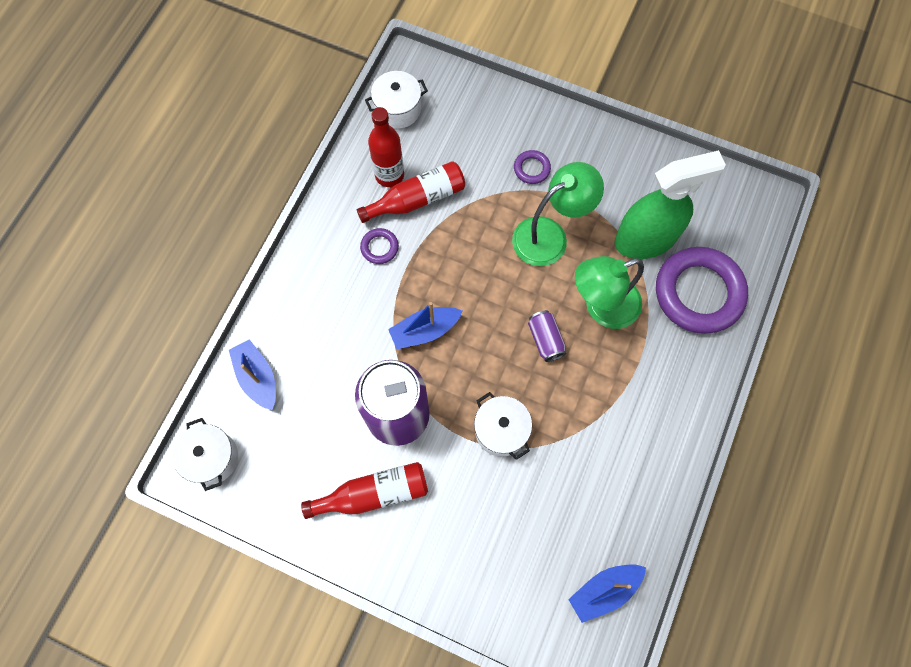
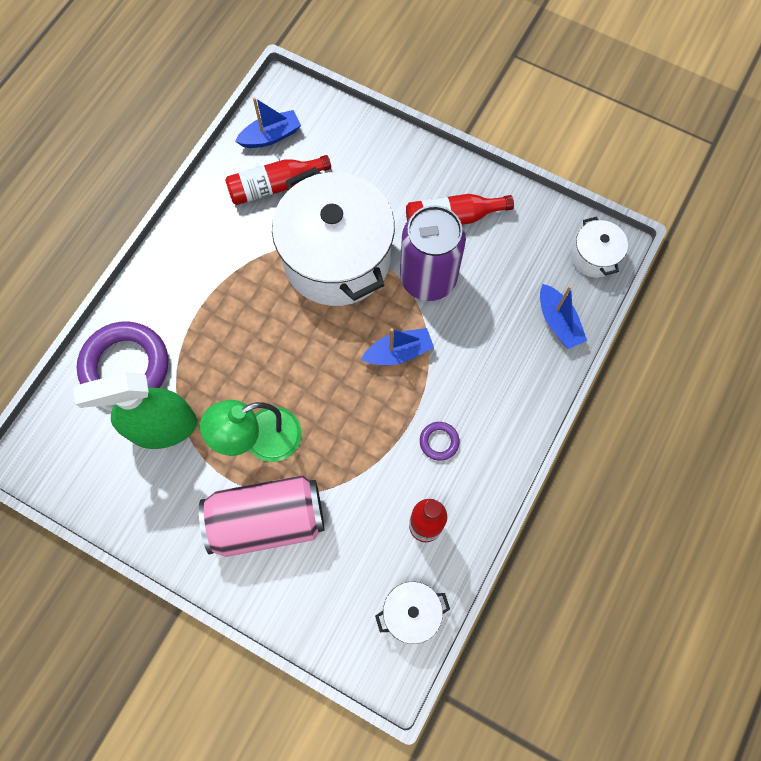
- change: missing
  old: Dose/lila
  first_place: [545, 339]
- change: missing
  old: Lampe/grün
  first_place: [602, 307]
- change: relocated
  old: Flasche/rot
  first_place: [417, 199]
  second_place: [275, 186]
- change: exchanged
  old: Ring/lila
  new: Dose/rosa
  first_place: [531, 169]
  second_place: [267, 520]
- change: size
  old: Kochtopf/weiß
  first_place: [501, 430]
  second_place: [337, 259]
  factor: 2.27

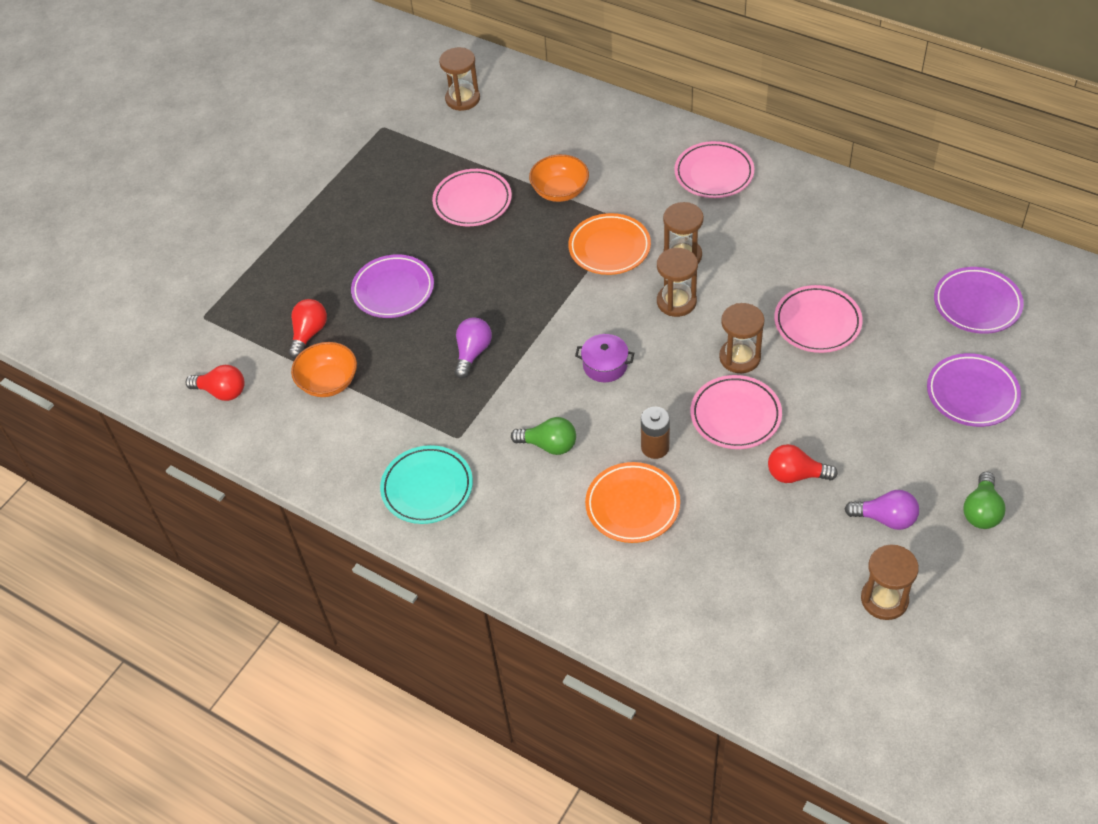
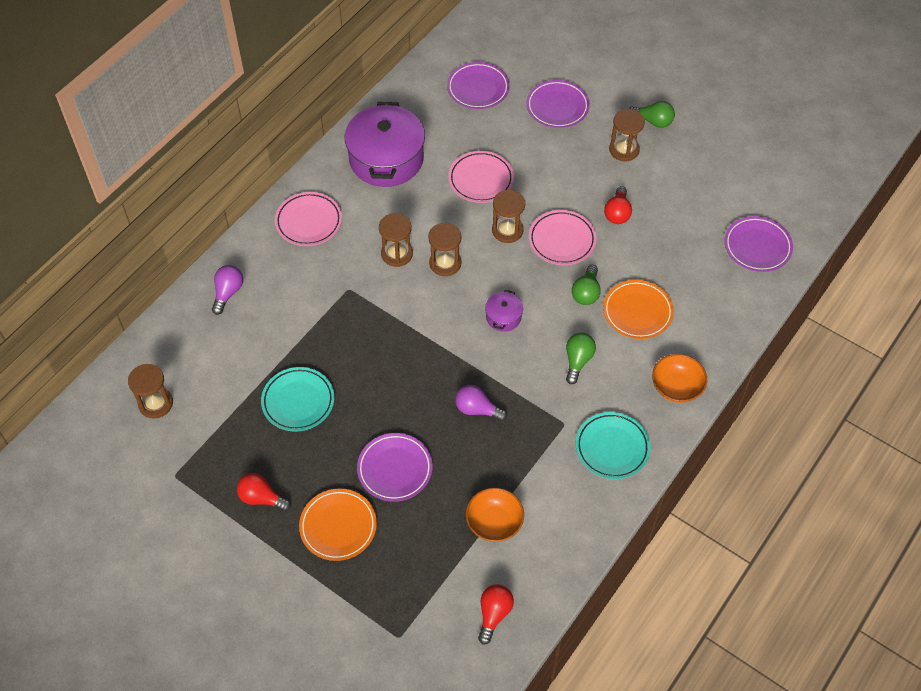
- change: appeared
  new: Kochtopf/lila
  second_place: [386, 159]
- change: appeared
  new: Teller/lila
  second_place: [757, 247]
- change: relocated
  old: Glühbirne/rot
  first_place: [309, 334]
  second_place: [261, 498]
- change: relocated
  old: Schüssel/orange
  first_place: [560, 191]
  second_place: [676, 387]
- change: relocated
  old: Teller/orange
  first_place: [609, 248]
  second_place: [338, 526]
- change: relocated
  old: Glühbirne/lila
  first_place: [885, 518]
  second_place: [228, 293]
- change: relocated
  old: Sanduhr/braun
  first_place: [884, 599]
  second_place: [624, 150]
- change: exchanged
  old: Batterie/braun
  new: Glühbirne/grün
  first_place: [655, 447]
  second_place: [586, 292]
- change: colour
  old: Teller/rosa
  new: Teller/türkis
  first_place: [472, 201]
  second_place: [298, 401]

============

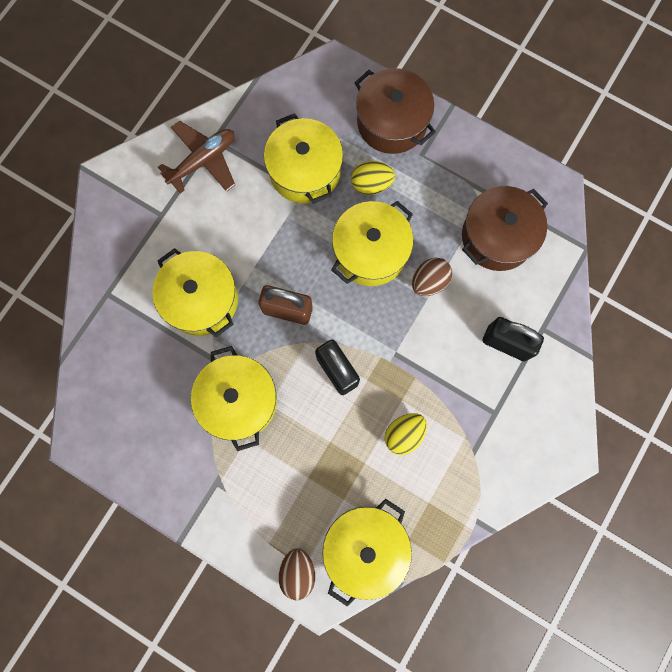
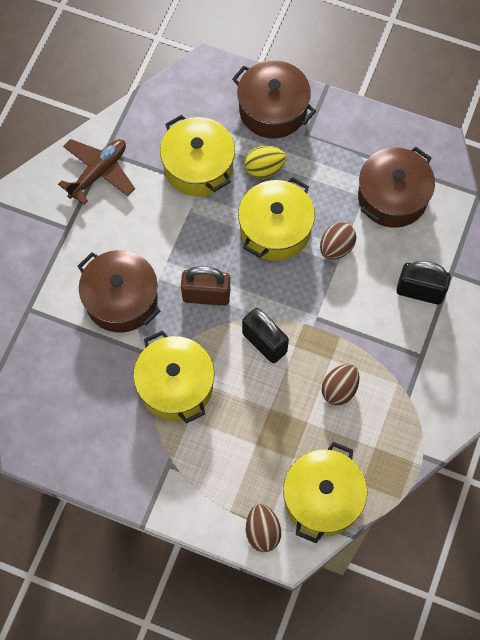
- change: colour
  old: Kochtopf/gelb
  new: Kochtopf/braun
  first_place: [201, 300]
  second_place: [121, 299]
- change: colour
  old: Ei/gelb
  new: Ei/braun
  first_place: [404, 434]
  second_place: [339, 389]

============

_Work task_. An exact copy of the lines above, from the one containing "old: Flasche/rot" down to the one containing "first_place: [501, 430]" and including both, is the whole answer; retype it and nothing else.

_Written solution_.
  old: Flasche/rot
  first_place: [417, 199]
  second_place: [275, 186]
- change: exchanged
  old: Ring/lila
  new: Dose/rosa
  first_place: [531, 169]
  second_place: [267, 520]
- change: size
  old: Kochtopf/weiß
  first_place: [501, 430]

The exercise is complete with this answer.